> _DIRECTIONS FOR THIS TASK_
Where does the string "orange" occur in the records below? Copy every line that holds it.

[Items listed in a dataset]

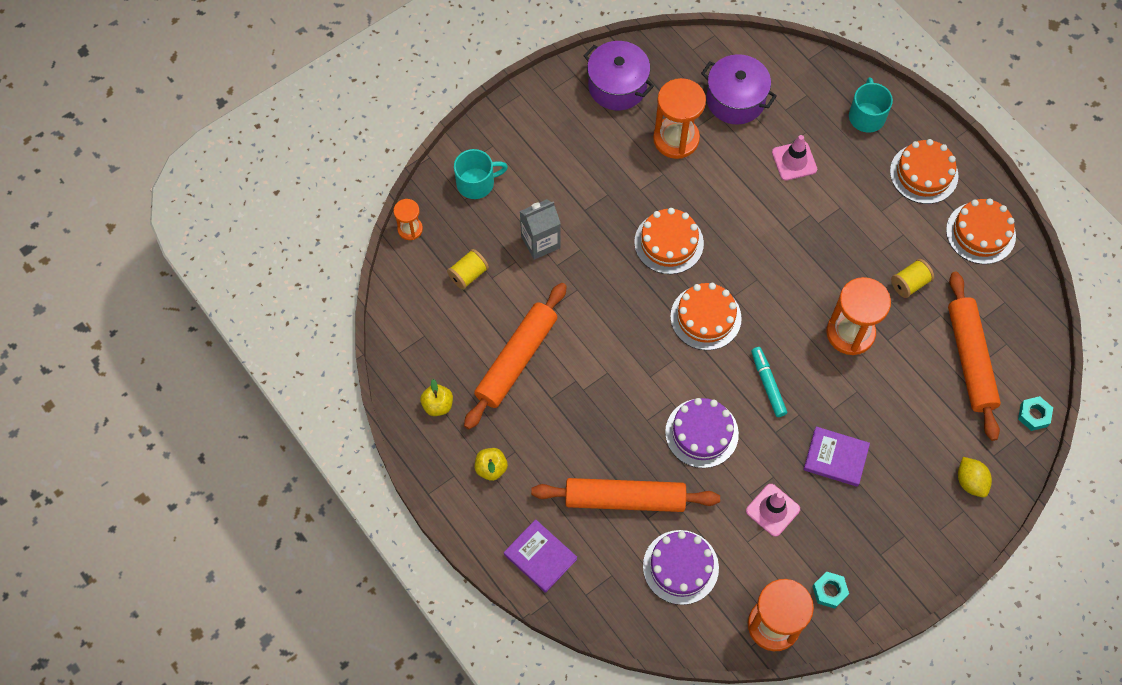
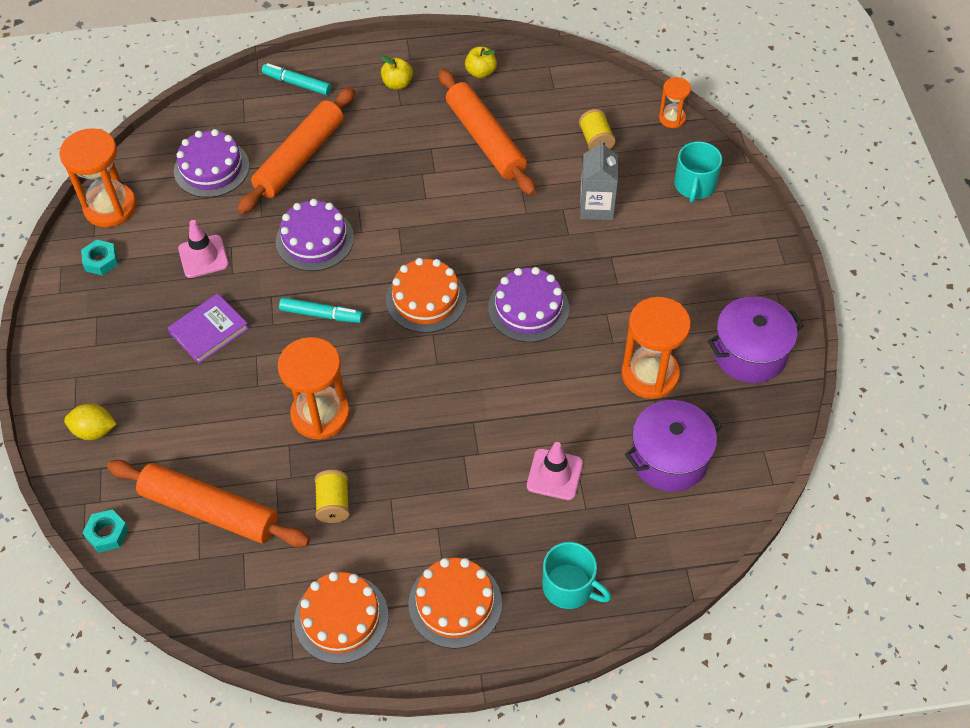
camera: 120 degrees right, 10 degrees down
(540, 557) = (297, 84): purple book -> turquoise marker
(669, 243) = (528, 308): orange cake -> purple cake

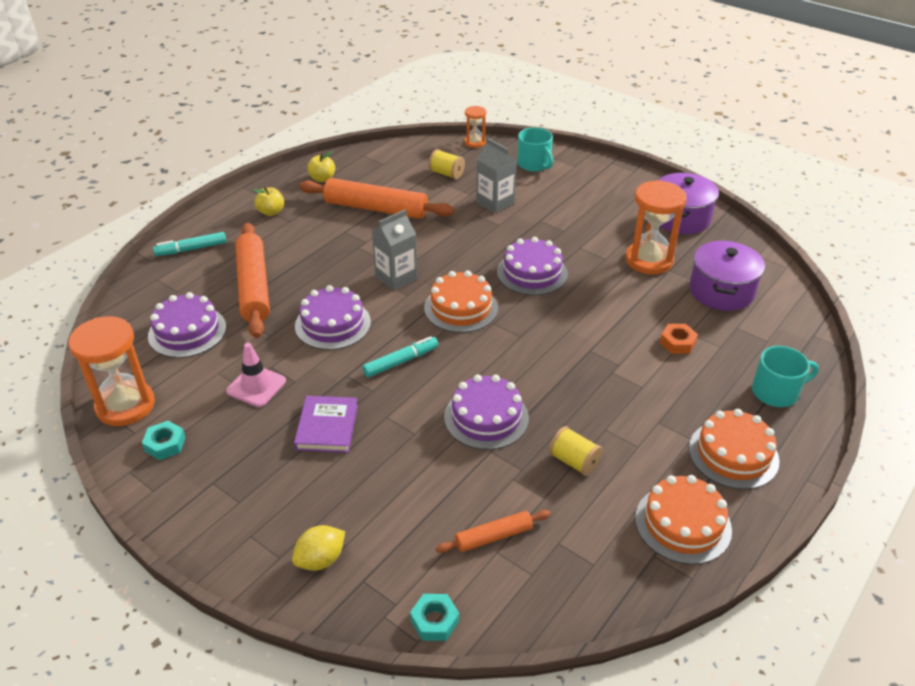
camera: 45 degrees left, 15 degrees down
(210, 510) = (493, 536): orange rolling pin -> orange rolling pin, size x0.51
(320, 414) = (486, 417): orange hourglass -> purple cake
(414, 229) = (396, 277): none -> grey carton
(554, 474) = (677, 343): pink traffic cone -> orange nut

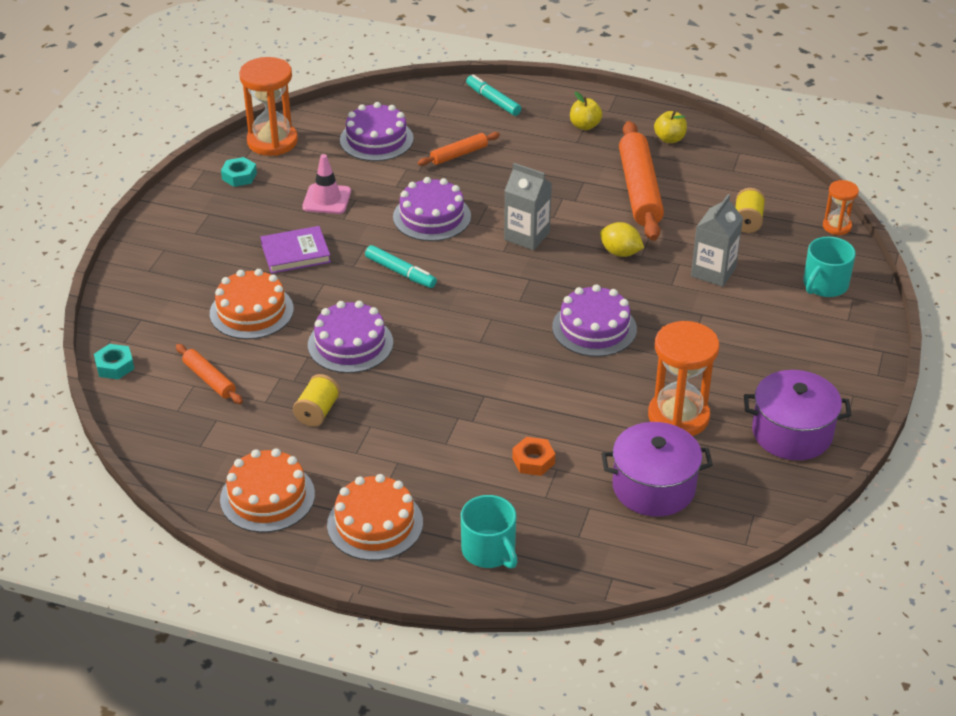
camera: 70 degrees right, 0 degrees up
(254, 287) = (459, 154): orange rolling pin -> orange rolling pin, size x0.51
(321, 559) = (153, 291): yellow lemon -> yellow lemon (620, 253)
(461, 308) = (503, 291): orange cake -> orange cake (251, 311)

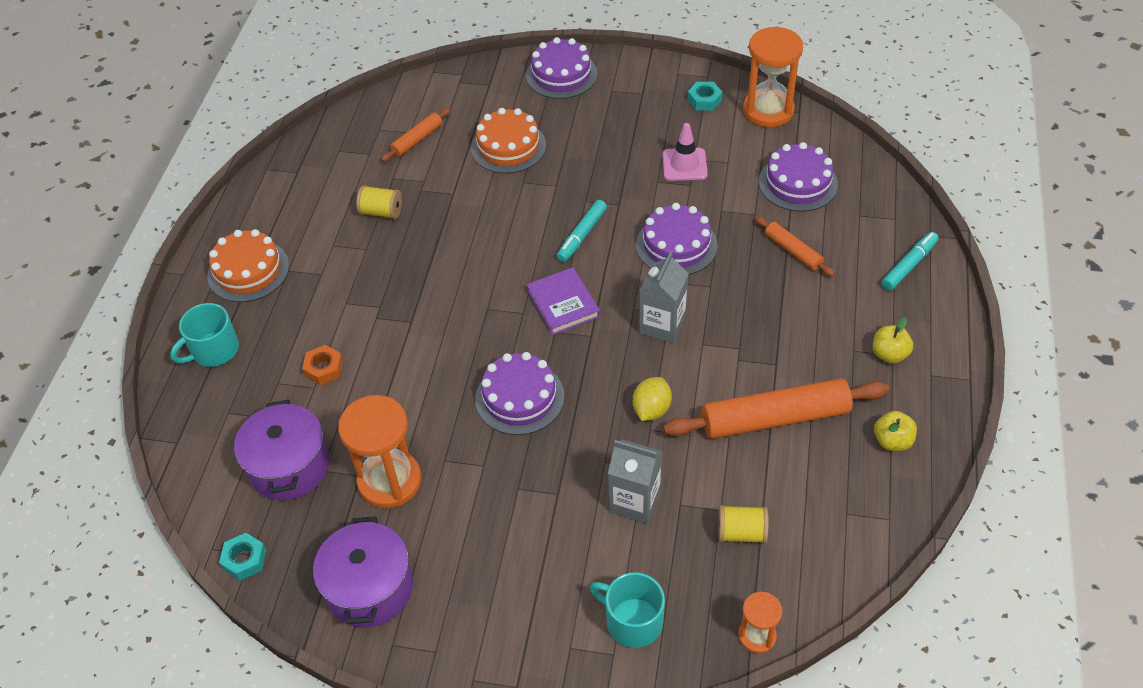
camera: 85 degrees right, 10 degrees up
(115, 366) = (428, 83): turquoise nut -> turquoise nut (244, 559)
(267, 497) = (280, 200): orange cake -> none
(295, 253) = (596, 159): purple book -> purple book (563, 304)
(350, 344) = (472, 218): purple cake -> purple cake (561, 75)

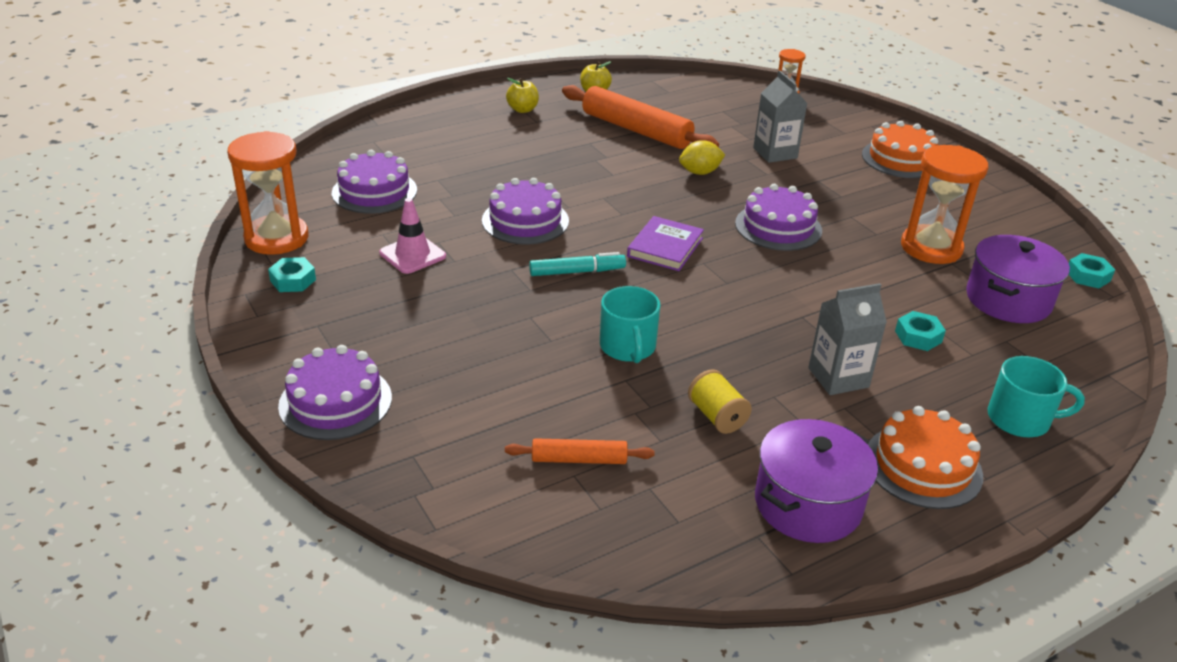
camera: 135 degrees left, 15 degrees down
(324, 368) = (918, 336): orange nut -> turquoise nut
(369, 588) = (998, 216): purple pot -> purple pot (808, 504)
(508, 147) = (509, 378): orange cake -> orange cake (900, 159)
(632, 621) = (844, 127): turquoise mug -> turquoise mug (628, 347)
(662, 325) = (619, 196): grey carton -> grey carton (838, 377)
(741, 533) = (735, 115): yellow spool -> none
(793, 251) = (464, 169): orange rolling pin -> none
(908, 266) = (423, 124): turquoise marker -> none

> _SOLUTION_
(669, 243) = (528, 308): orange cake -> purple cake
(210, 510) = (493, 536): orange rolling pin -> orange rolling pin, size x0.51
(320, 414) = (486, 417): orange hourglass -> purple cake
(554, 474) = (677, 343): pink traffic cone -> orange nut
(254, 287) = (459, 154): orange rolling pin -> orange rolling pin, size x0.51
(461, 308) = (503, 291): orange cake -> orange cake (251, 311)
(267, 497) = (280, 200): orange cake -> none
(324, 368) = (918, 336): orange nut -> turquoise nut
(508, 147) = (509, 378): orange cake -> orange cake (900, 159)
(793, 251) = (464, 169): orange rolling pin -> none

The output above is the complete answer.